*** Information given ***

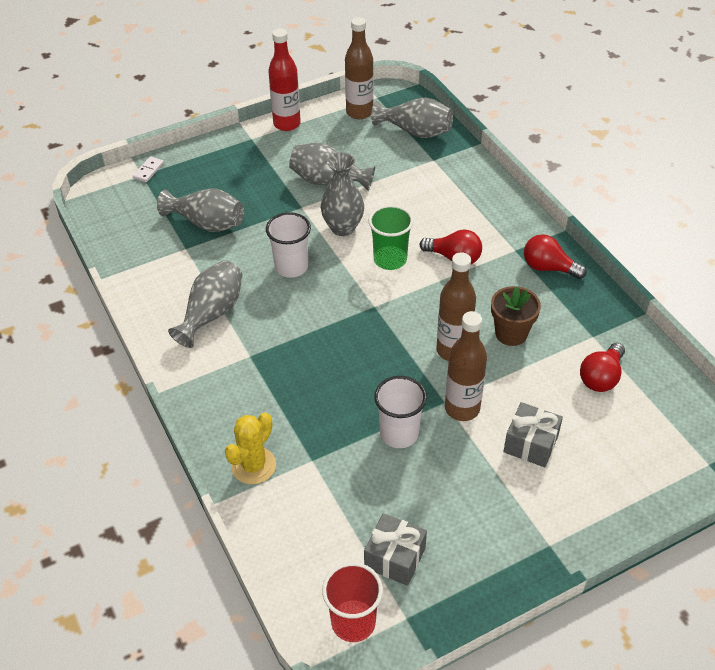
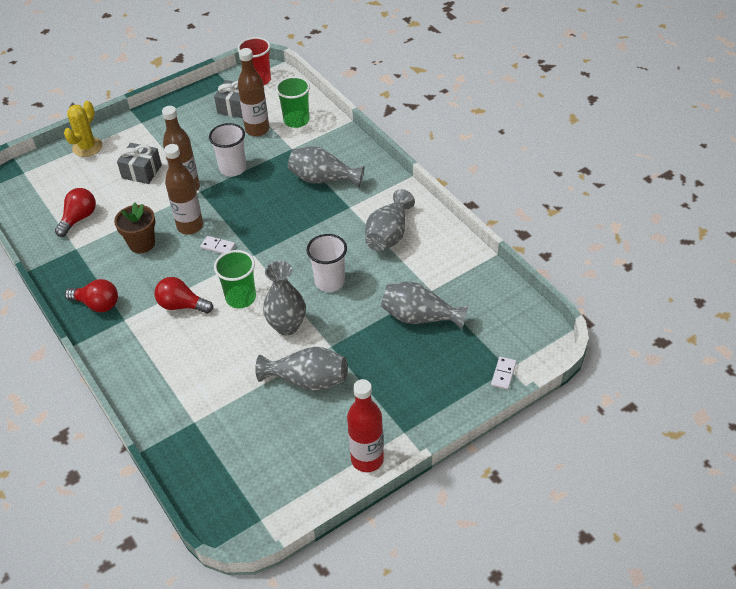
camera: 175 degrees right, 0 degrees up
(253, 466) = (330, 141): yellow cactus -> yellow cactus (87, 147)
(298, 515) = (296, 120): none -> green cup
(359, 112) = (281, 488): brown bottle -> brown bottle (257, 130)
(415, 131) = (213, 463): grey vase -> grey vase (323, 179)
(417, 320) = (218, 247): none -> white domino

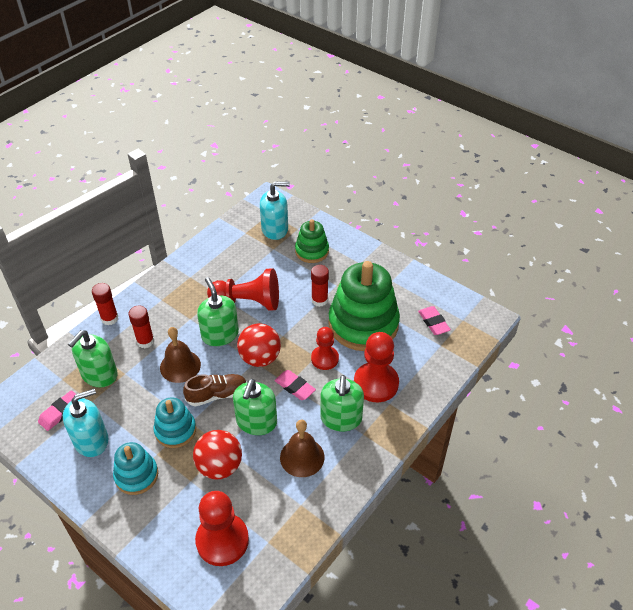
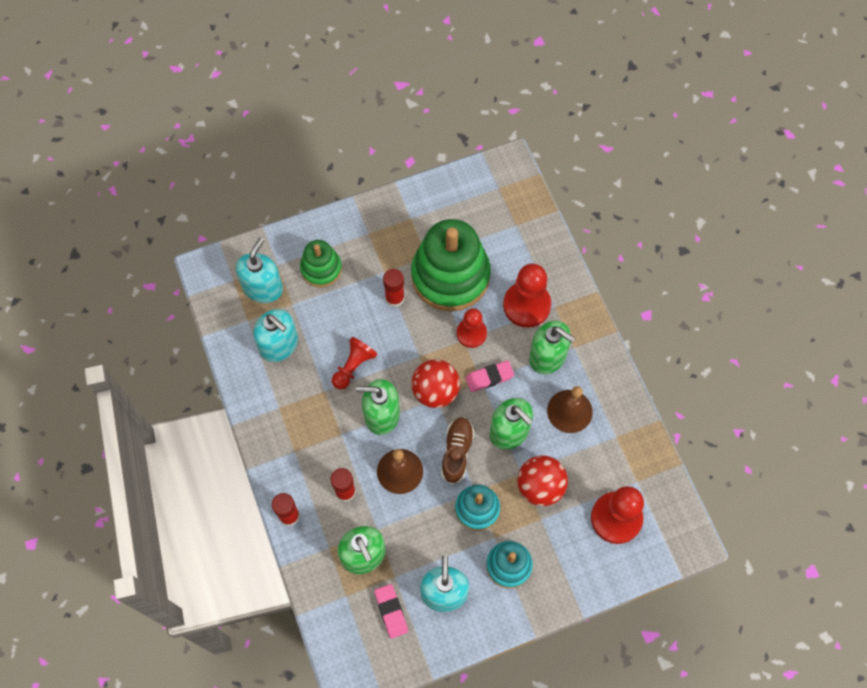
camera: 60 degrees left, 20 degrees up
(238, 256) = (279, 344): none -> turquoise soap dispenser
(248, 302) = (353, 367): red pawn -> red pawn, size x0.63
(433, 322) = (487, 214): pink eraser -> none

*** End of Information given ***

◆ **Task objective**
Copy out, with no pictures, the lines from the one containing "(359, 112) = (281, 488): brown" through the last line of the data above, both ends included and each word unchanged.

◆ **Task solution**
(359, 112) = (281, 488): brown bottle -> brown bottle (257, 130)
(415, 131) = (213, 463): grey vase -> grey vase (323, 179)
(417, 320) = (218, 247): none -> white domino

camera: 60 degrees left, 20 degrees up
(238, 256) = (279, 344): none -> turquoise soap dispenser
(248, 302) = (353, 367): red pawn -> red pawn, size x0.63
(433, 322) = (487, 214): pink eraser -> none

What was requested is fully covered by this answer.